**DATA FOR REVIEW:**
■ ■ ■ ■

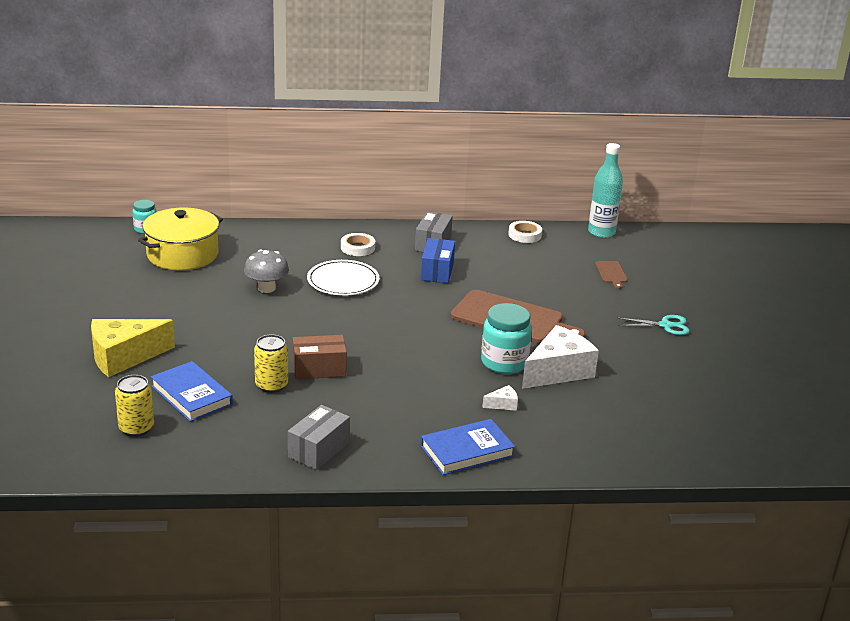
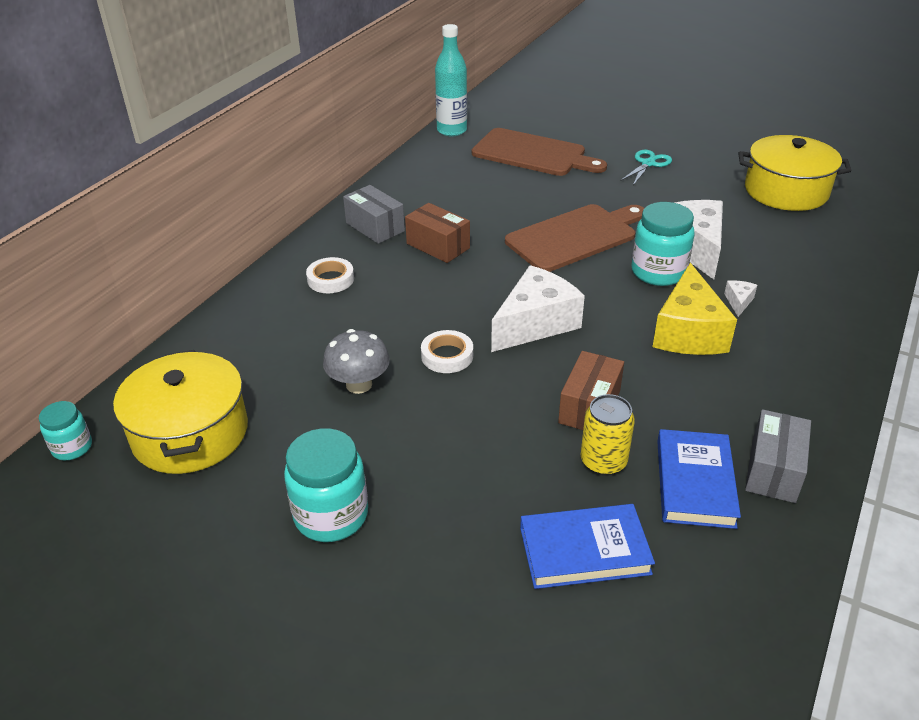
camera: 55 degrees left, 10 degrees up
(124, 357) = (430, 595): yellow cheese -> yellow cheese (688, 332)
(136, 428) = (641, 644): yellow can -> none
(156, 313) = (331, 515): none -> turquoise jar
(319, 450) = (773, 470): grey box -> grey box turned 45 degrees clockwise
(343, 281) = (399, 317): white plate -> none
(387, 329) = (535, 323): none -> white cheese
(437, 271) = (438, 246): blue box -> brown box
(467, 451) = (819, 357): blue book -> blue book (695, 482)
(524, 235) = (414, 169): white tape -> white tape (447, 356)
(611, 273) = (533, 154): brown cutting board -> brown cutting board, size x2.27
(708, 400) = (786, 191): none -> yellow pot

■ ■ ■ ■

The reply should consist of a single number: how many lines in the listing contain the word "white".

3